→ EXERCISE PROMPT
Return all of the data exactly as written, without the pictures.
═════ RECORDED DATA
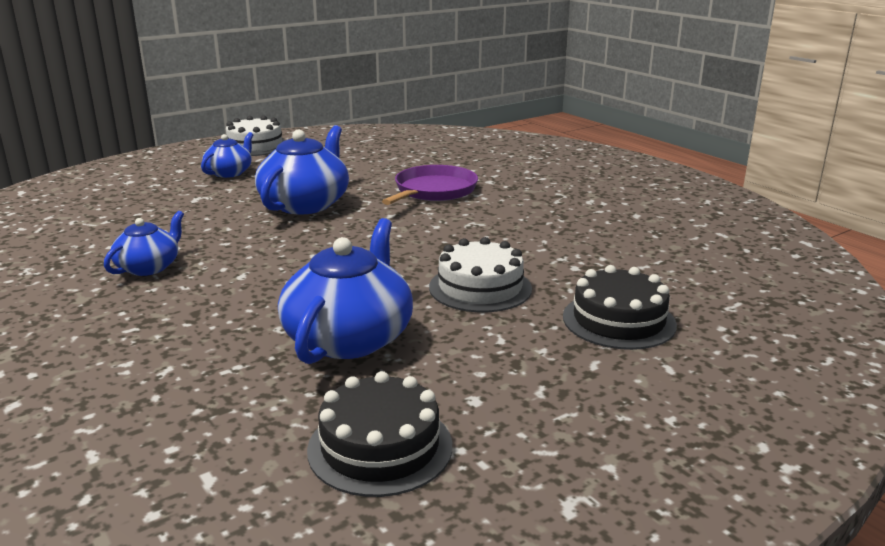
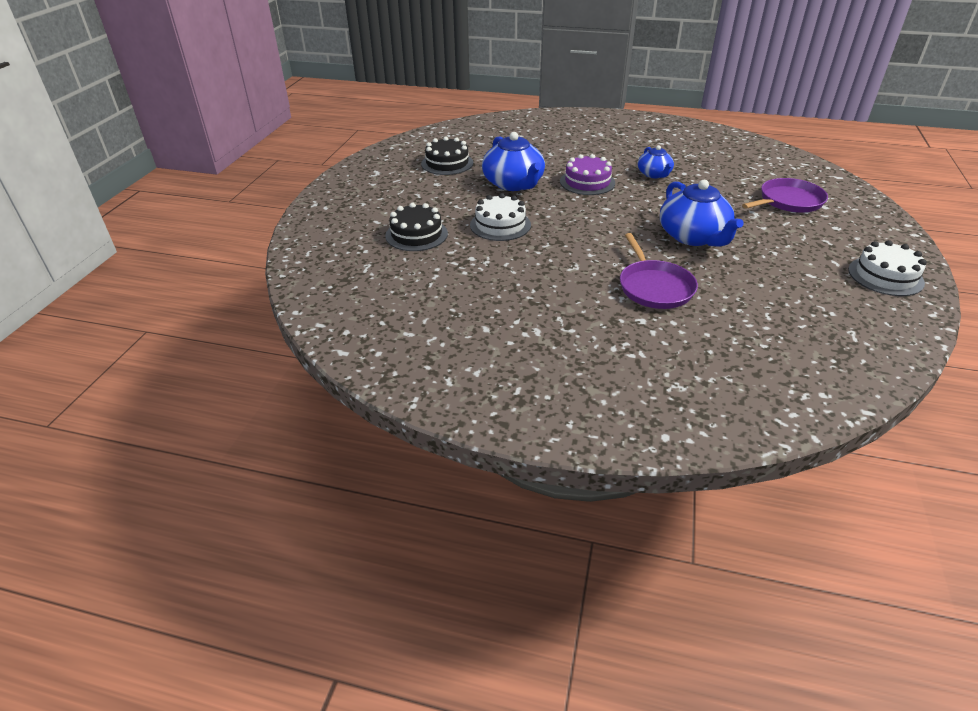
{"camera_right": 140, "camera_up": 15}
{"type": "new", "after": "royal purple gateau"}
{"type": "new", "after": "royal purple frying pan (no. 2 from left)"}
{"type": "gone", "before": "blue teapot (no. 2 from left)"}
══════════
→ REPLY
{"camera_right": 140, "camera_up": 15}
{"type": "new", "after": "royal purple gateau"}
{"type": "new", "after": "royal purple frying pan (no. 2 from left)"}
{"type": "gone", "before": "blue teapot (no. 2 from left)"}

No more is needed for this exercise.